» Detected change data
Segment Open
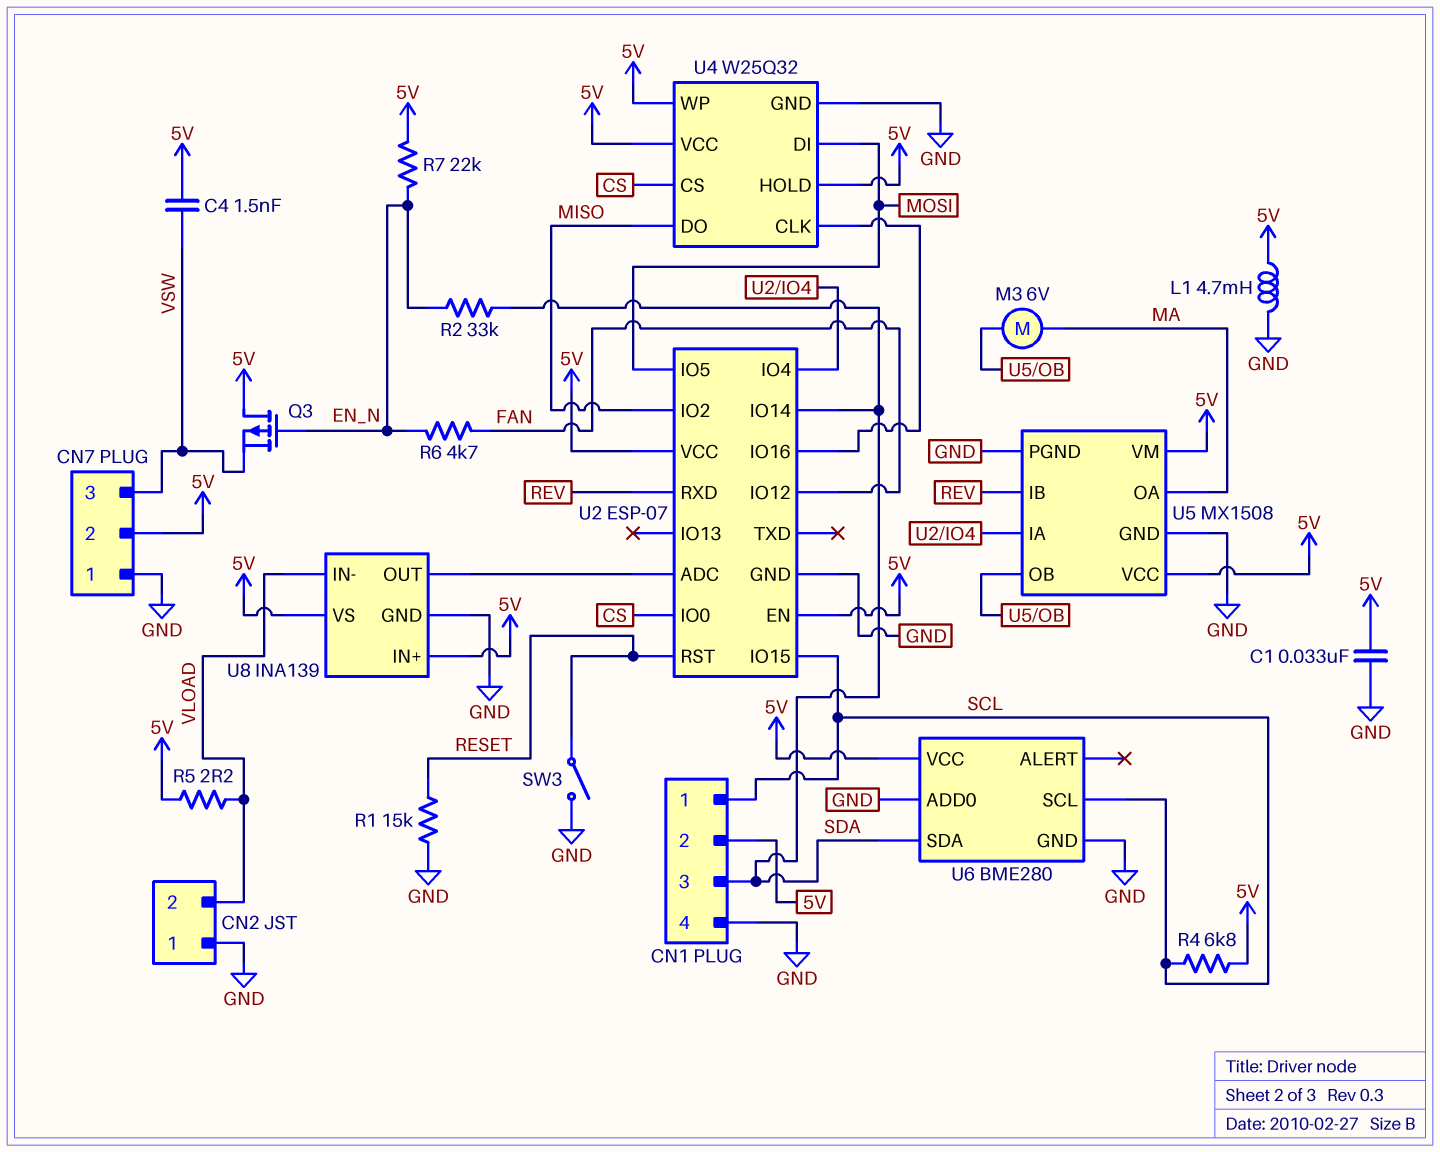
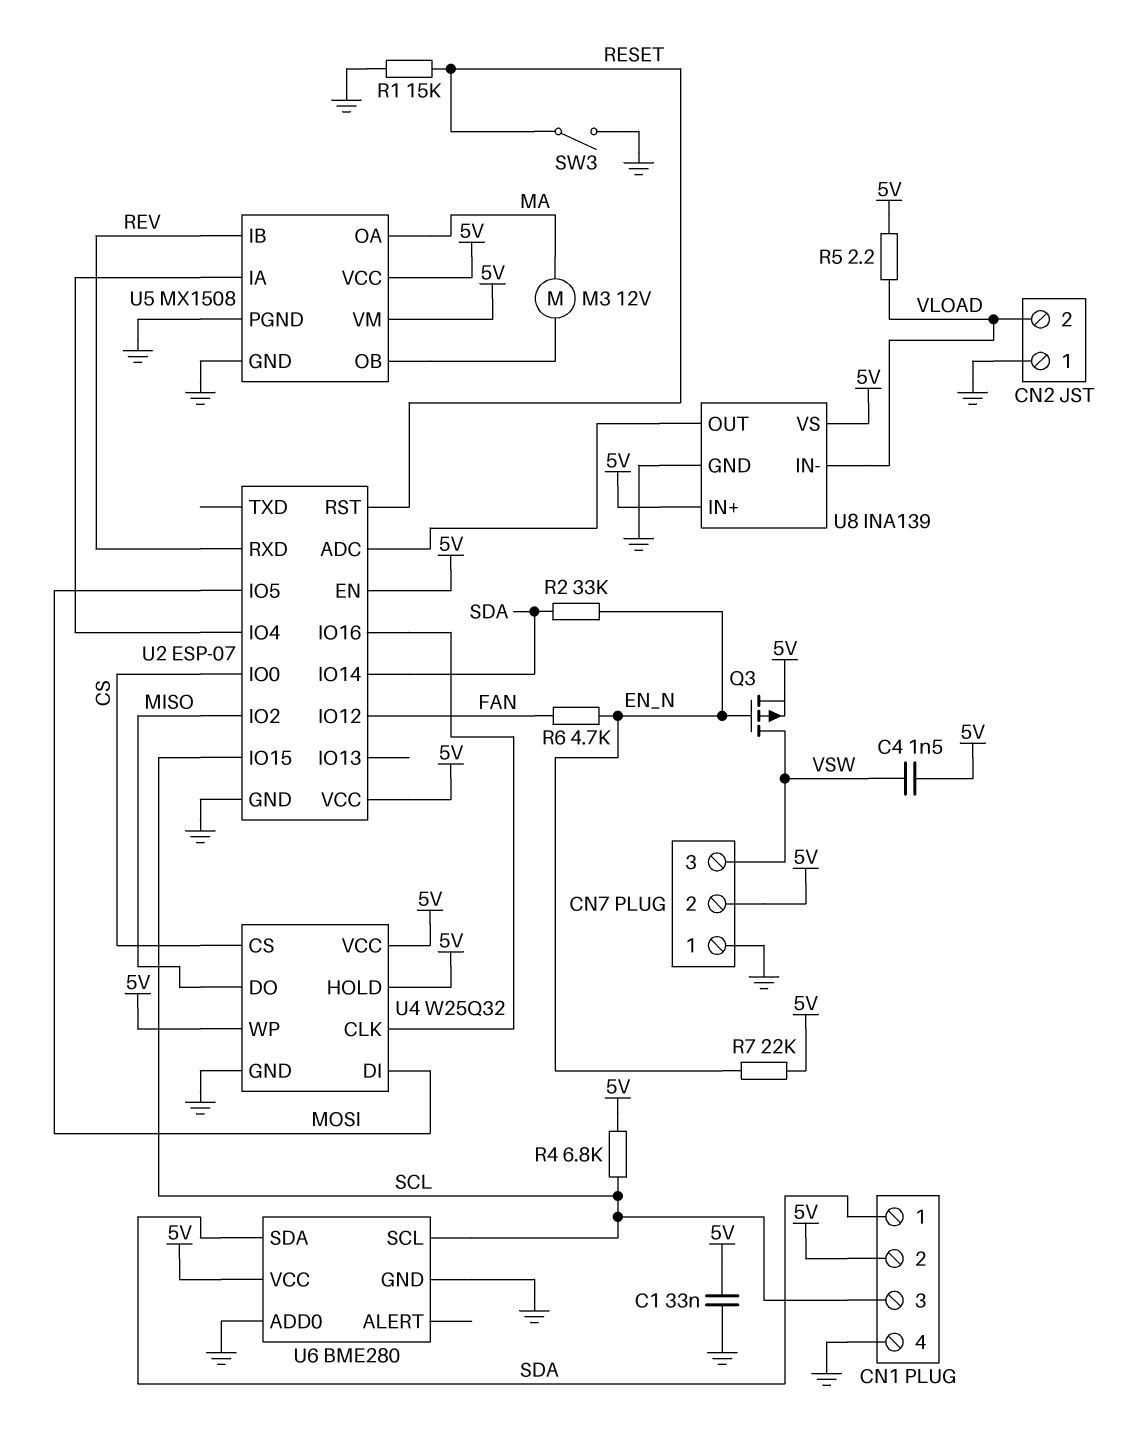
CN1 pin 1: SCL -> SDA
CN1 pin 3: SDA -> SCL
L1: 4.7mH (5V, GND) -> none
M3: motor 6V (MA, U5/OB) -> motor 12V (MA, U5/OB)
Q3: PMOS (G EN_N, D 5V, S VSW) -> PMOS (G EN_N, D VSW, S 5V)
Segment Closed
» Instructions to follow
The records must be restated word for word, apart from any images.

» Result for this exercise
CN1 pin 1: SCL -> SDA
CN1 pin 3: SDA -> SCL
L1: 4.7mH (5V, GND) -> none
M3: motor 6V (MA, U5/OB) -> motor 12V (MA, U5/OB)
Q3: PMOS (G EN_N, D 5V, S VSW) -> PMOS (G EN_N, D VSW, S 5V)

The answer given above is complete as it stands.